[Aim of the exercise] Retype each entry below exactly. Do not carry any image over.
═════ Given entries
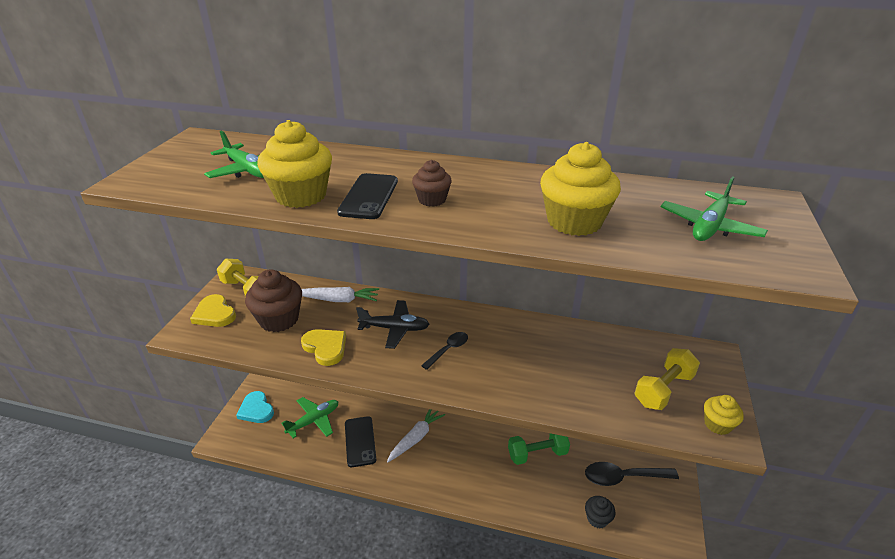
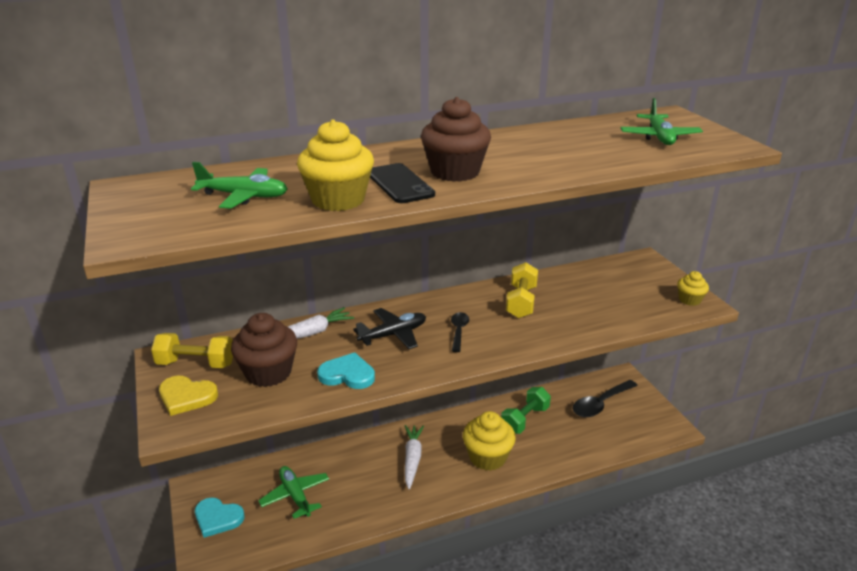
camera: 35 degrees left, 5 degrees down
(314, 421) = (295, 496): green plane -> green plane turned 45 degrees counterclockwise
(325, 347) = (347, 374): yellow heart -> turquoise heart
(360, 441) = (362, 488): black phone -> none
(432, 200) = (455, 172): brown cupcake -> brown cupcake, size x1.83
(574, 222) = (577, 157): yellow cupcake -> yellow cupcake (487, 457)
(597, 518) = (608, 441): black cupcake -> none
(663, 389) = (637, 293): yellow dumbbell -> yellow dumbbell (521, 302)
══════════
[Written response]
camera: 35 degrees left, 5 degrees down
(314, 421) = (295, 496): green plane -> green plane turned 45 degrees counterclockwise
(325, 347) = (347, 374): yellow heart -> turquoise heart
(360, 441) = (362, 488): black phone -> none
(432, 200) = (455, 172): brown cupcake -> brown cupcake, size x1.83
(574, 222) = (577, 157): yellow cupcake -> yellow cupcake (487, 457)
(597, 518) = (608, 441): black cupcake -> none
(663, 389) = (637, 293): yellow dumbbell -> yellow dumbbell (521, 302)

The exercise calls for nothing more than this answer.